RECORDED DATA

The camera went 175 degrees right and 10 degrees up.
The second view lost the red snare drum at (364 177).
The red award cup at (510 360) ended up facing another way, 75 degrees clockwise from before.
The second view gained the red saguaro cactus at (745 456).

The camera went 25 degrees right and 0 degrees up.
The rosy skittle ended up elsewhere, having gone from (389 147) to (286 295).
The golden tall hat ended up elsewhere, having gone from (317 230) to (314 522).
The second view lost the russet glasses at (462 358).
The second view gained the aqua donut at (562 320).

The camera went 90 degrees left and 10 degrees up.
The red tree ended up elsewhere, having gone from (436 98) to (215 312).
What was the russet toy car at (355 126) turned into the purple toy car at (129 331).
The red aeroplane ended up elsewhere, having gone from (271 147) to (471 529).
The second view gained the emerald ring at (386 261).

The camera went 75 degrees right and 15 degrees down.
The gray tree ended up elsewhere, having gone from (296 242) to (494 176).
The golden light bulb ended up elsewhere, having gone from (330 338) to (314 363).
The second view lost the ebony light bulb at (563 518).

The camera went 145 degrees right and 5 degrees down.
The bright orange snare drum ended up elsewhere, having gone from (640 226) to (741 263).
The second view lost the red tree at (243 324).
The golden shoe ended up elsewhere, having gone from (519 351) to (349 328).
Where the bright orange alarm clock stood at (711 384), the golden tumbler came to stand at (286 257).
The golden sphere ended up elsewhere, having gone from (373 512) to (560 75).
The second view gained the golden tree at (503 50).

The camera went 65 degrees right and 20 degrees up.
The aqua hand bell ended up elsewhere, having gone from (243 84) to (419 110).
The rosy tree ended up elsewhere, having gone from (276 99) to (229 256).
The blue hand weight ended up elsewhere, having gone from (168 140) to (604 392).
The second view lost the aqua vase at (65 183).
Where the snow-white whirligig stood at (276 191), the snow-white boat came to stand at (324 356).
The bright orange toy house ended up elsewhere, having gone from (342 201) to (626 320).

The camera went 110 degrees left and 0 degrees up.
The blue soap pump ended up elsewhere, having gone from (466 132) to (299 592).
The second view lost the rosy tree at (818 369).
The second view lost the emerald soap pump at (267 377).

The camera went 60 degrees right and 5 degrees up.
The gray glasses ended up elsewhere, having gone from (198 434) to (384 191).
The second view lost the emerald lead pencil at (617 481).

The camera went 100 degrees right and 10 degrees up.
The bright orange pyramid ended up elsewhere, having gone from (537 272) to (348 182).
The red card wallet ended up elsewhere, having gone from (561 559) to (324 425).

PROBLEM TO SOLVE
Your answer must be a single number: how many lines of the records contain the word "golden".

SOLUTION TO THE PROBLEM
6